Content starts

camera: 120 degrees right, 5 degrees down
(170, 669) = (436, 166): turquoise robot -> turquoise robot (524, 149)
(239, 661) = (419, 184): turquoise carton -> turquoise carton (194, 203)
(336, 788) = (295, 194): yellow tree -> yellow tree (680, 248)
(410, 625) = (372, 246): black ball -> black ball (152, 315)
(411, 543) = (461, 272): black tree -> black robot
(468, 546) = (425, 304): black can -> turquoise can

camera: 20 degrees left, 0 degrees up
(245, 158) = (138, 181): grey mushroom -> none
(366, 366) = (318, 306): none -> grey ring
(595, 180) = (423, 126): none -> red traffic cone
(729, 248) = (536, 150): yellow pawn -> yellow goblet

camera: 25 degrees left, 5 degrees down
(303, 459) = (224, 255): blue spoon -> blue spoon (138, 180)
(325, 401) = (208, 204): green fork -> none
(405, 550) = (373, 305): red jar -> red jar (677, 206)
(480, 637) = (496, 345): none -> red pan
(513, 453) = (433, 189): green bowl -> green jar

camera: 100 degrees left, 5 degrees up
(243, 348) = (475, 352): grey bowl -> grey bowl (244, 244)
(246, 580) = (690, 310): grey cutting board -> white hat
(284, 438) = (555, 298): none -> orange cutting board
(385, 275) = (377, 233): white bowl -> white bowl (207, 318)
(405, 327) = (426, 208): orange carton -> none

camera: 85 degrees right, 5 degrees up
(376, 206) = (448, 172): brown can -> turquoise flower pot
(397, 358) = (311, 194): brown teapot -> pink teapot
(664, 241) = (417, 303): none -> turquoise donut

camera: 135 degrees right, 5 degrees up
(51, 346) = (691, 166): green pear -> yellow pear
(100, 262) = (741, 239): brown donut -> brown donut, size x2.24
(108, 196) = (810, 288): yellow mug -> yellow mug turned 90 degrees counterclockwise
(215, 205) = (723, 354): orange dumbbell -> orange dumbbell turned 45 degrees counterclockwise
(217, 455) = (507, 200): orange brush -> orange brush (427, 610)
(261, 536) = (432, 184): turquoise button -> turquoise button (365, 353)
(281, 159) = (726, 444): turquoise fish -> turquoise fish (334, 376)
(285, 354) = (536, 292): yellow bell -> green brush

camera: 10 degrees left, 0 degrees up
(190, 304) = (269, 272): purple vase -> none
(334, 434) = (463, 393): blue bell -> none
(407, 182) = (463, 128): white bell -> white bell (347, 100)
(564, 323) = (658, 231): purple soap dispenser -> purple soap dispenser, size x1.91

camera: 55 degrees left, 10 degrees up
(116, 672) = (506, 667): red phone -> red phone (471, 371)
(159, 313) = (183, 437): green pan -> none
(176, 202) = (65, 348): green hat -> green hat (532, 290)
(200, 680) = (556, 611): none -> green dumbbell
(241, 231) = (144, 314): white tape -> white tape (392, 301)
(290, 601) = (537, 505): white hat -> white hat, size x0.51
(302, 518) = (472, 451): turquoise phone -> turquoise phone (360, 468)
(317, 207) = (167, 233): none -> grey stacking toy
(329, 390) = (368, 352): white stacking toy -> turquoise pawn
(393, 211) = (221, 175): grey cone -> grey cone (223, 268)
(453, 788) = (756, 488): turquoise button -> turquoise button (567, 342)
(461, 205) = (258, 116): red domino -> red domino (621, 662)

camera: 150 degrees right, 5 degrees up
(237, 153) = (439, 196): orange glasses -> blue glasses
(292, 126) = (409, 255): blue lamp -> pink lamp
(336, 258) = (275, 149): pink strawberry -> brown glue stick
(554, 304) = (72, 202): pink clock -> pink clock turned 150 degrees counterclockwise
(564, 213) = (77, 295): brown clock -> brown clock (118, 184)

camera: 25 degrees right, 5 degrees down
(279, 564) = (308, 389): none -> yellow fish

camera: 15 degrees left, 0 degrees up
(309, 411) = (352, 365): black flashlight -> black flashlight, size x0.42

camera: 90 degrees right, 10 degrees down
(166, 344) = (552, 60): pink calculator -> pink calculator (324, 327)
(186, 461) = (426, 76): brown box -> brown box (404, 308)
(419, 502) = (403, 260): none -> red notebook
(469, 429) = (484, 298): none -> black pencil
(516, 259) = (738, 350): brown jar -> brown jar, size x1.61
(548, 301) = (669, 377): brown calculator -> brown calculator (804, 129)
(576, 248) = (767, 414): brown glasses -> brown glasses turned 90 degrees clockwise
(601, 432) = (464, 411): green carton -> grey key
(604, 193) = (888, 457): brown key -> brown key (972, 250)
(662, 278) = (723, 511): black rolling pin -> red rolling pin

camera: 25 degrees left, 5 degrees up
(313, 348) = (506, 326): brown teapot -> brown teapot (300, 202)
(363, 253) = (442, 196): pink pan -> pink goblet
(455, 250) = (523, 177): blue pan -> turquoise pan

Content ends

# Exercise goal:
Write the listing out again, word for word.

# Answer section:
camera: 120 degrees right, 5 degrees down
(170, 669) = (436, 166): turquoise robot -> turquoise robot (524, 149)
(239, 661) = (419, 184): turquoise carton -> turquoise carton (194, 203)
(336, 788) = (295, 194): yellow tree -> yellow tree (680, 248)
(410, 625) = (372, 246): black ball -> black ball (152, 315)
(411, 543) = (461, 272): black tree -> black robot
(468, 546) = (425, 304): black can -> turquoise can

camera: 20 degrees left, 0 degrees up
(245, 158) = (138, 181): grey mushroom -> none
(366, 366) = (318, 306): none -> grey ring
(595, 180) = (423, 126): none -> red traffic cone
(729, 248) = (536, 150): yellow pawn -> yellow goblet

camera: 25 degrees left, 5 degrees down
(303, 459) = (224, 255): blue spoon -> blue spoon (138, 180)
(325, 401) = (208, 204): green fork -> none
(405, 550) = (373, 305): red jar -> red jar (677, 206)
(480, 637) = (496, 345): none -> red pan
(513, 453) = (433, 189): green bowl -> green jar

camera: 100 degrees left, 5 degrees up
(243, 348) = (475, 352): grey bowl -> grey bowl (244, 244)
(246, 580) = (690, 310): grey cutting board -> white hat
(284, 438) = (555, 298): none -> orange cutting board
(385, 275) = (377, 233): white bowl -> white bowl (207, 318)
(405, 327) = (426, 208): orange carton -> none

camera: 85 degrees right, 5 degrees up
(376, 206) = (448, 172): brown can -> turquoise flower pot
(397, 358) = (311, 194): brown teapot -> pink teapot
(664, 241) = (417, 303): none -> turquoise donut

camera: 135 degrees right, 5 degrees up
(51, 346) = (691, 166): green pear -> yellow pear
(100, 262) = (741, 239): brown donut -> brown donut, size x2.24
(108, 196) = (810, 288): yellow mug -> yellow mug turned 90 degrees counterclockwise
(215, 205) = (723, 354): orange dumbbell -> orange dumbbell turned 45 degrees counterclockwise
(217, 455) = (507, 200): orange brush -> orange brush (427, 610)
(261, 536) = (432, 184): turquoise button -> turquoise button (365, 353)
(281, 159) = (726, 444): turquoise fish -> turquoise fish (334, 376)
(285, 354) = (536, 292): yellow bell -> green brush

camera: 10 degrees left, 0 degrees up
(190, 304) = (269, 272): purple vase -> none
(334, 434) = (463, 393): blue bell -> none
(407, 182) = (463, 128): white bell -> white bell (347, 100)
(564, 323) = (658, 231): purple soap dispenser -> purple soap dispenser, size x1.91

camera: 55 degrees left, 10 degrees up
(116, 672) = (506, 667): red phone -> red phone (471, 371)
(159, 313) = (183, 437): green pan -> none
(176, 202) = (65, 348): green hat -> green hat (532, 290)
(200, 680) = (556, 611): none -> green dumbbell
(241, 231) = (144, 314): white tape -> white tape (392, 301)
(290, 601) = (537, 505): white hat -> white hat, size x0.51
(302, 518) = (472, 451): turquoise phone -> turquoise phone (360, 468)
(317, 207) = (167, 233): none -> grey stacking toy
(329, 390) = (368, 352): white stacking toy -> turquoise pawn
(393, 211) = (221, 175): grey cone -> grey cone (223, 268)
(453, 788) = (756, 488): turquoise button -> turquoise button (567, 342)
(461, 205) = (258, 116): red domino -> red domino (621, 662)

camera: 150 degrees right, 5 degrees up
(237, 153) = (439, 196): orange glasses -> blue glasses
(292, 126) = (409, 255): blue lamp -> pink lamp
(336, 258) = (275, 149): pink strawberry -> brown glue stick
(554, 304) = (72, 202): pink clock -> pink clock turned 150 degrees counterclockwise
(564, 213) = (77, 295): brown clock -> brown clock (118, 184)

camera: 25 degrees right, 5 degrees down
(279, 564) = (308, 389): none -> yellow fish

camera: 15 degrees left, 0 degrees up
(309, 411) = (352, 365): black flashlight -> black flashlight, size x0.42

camera: 90 degrees right, 10 degrees down
(166, 344) = (552, 60): pink calculator -> pink calculator (324, 327)
(186, 461) = (426, 76): brown box -> brown box (404, 308)
(419, 502) = (403, 260): none -> red notebook
(469, 429) = (484, 298): none -> black pencil
(516, 259) = (738, 350): brown jar -> brown jar, size x1.61
(548, 301) = (669, 377): brown calculator -> brown calculator (804, 129)
(576, 248) = (767, 414): brown glasses -> brown glasses turned 90 degrees clockwise
(601, 432) = (464, 411): green carton -> grey key
(604, 193) = (888, 457): brown key -> brown key (972, 250)
(662, 278) = (723, 511): black rolling pin -> red rolling pin

camera: 25 degrees left, 5 degrees up
(313, 348) = (506, 326): brown teapot -> brown teapot (300, 202)
(363, 253) = (442, 196): pink pan -> pink goblet
(455, 250) = (523, 177): blue pan -> turquoise pan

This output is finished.